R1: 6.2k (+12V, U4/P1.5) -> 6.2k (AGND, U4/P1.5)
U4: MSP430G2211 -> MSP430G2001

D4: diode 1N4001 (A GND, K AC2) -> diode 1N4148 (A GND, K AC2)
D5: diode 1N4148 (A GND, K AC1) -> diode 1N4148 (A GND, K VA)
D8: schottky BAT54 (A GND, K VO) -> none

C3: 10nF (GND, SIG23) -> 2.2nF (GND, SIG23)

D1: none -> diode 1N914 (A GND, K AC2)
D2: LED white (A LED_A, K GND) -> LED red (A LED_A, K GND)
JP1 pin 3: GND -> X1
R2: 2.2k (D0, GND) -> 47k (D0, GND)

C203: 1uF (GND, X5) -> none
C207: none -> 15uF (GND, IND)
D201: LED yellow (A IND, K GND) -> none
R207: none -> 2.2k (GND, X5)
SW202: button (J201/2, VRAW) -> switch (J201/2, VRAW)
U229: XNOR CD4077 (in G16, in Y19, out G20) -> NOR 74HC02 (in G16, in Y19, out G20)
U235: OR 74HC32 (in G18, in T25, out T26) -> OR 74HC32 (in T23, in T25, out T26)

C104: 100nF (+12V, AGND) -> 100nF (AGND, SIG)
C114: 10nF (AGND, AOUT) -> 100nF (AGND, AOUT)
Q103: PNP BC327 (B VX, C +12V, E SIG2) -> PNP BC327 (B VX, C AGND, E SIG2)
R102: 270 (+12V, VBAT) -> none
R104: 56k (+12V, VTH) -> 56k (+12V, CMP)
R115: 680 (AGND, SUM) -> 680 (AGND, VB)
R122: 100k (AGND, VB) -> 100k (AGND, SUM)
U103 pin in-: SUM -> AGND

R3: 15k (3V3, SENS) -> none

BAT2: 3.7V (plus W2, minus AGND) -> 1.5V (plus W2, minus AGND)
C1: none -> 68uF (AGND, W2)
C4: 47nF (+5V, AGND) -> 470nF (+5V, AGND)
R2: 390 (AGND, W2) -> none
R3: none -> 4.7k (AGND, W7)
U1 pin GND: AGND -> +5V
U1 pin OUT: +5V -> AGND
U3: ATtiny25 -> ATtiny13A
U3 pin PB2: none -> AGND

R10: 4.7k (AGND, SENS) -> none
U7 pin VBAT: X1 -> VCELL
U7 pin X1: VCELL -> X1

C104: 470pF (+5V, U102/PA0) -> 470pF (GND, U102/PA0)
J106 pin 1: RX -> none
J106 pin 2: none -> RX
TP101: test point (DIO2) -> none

□ □ □ □

DIRECTIONS FOR THIS TASK => Transcribe the listing above verbatim.

RESULT FOR THIS EXERCISE =>
R1: 6.2k (+12V, U4/P1.5) -> 6.2k (AGND, U4/P1.5)
U4: MSP430G2211 -> MSP430G2001

D4: diode 1N4001 (A GND, K AC2) -> diode 1N4148 (A GND, K AC2)
D5: diode 1N4148 (A GND, K AC1) -> diode 1N4148 (A GND, K VA)
D8: schottky BAT54 (A GND, K VO) -> none

C3: 10nF (GND, SIG23) -> 2.2nF (GND, SIG23)

D1: none -> diode 1N914 (A GND, K AC2)
D2: LED white (A LED_A, K GND) -> LED red (A LED_A, K GND)
JP1 pin 3: GND -> X1
R2: 2.2k (D0, GND) -> 47k (D0, GND)

C203: 1uF (GND, X5) -> none
C207: none -> 15uF (GND, IND)
D201: LED yellow (A IND, K GND) -> none
R207: none -> 2.2k (GND, X5)
SW202: button (J201/2, VRAW) -> switch (J201/2, VRAW)
U229: XNOR CD4077 (in G16, in Y19, out G20) -> NOR 74HC02 (in G16, in Y19, out G20)
U235: OR 74HC32 (in G18, in T25, out T26) -> OR 74HC32 (in T23, in T25, out T26)

C104: 100nF (+12V, AGND) -> 100nF (AGND, SIG)
C114: 10nF (AGND, AOUT) -> 100nF (AGND, AOUT)
Q103: PNP BC327 (B VX, C +12V, E SIG2) -> PNP BC327 (B VX, C AGND, E SIG2)
R102: 270 (+12V, VBAT) -> none
R104: 56k (+12V, VTH) -> 56k (+12V, CMP)
R115: 680 (AGND, SUM) -> 680 (AGND, VB)
R122: 100k (AGND, VB) -> 100k (AGND, SUM)
U103 pin in-: SUM -> AGND

R3: 15k (3V3, SENS) -> none

BAT2: 3.7V (plus W2, minus AGND) -> 1.5V (plus W2, minus AGND)
C1: none -> 68uF (AGND, W2)
C4: 47nF (+5V, AGND) -> 470nF (+5V, AGND)
R2: 390 (AGND, W2) -> none
R3: none -> 4.7k (AGND, W7)
U1 pin GND: AGND -> +5V
U1 pin OUT: +5V -> AGND
U3: ATtiny25 -> ATtiny13A
U3 pin PB2: none -> AGND

R10: 4.7k (AGND, SENS) -> none
U7 pin VBAT: X1 -> VCELL
U7 pin X1: VCELL -> X1

C104: 470pF (+5V, U102/PA0) -> 470pF (GND, U102/PA0)
J106 pin 1: RX -> none
J106 pin 2: none -> RX
TP101: test point (DIO2) -> none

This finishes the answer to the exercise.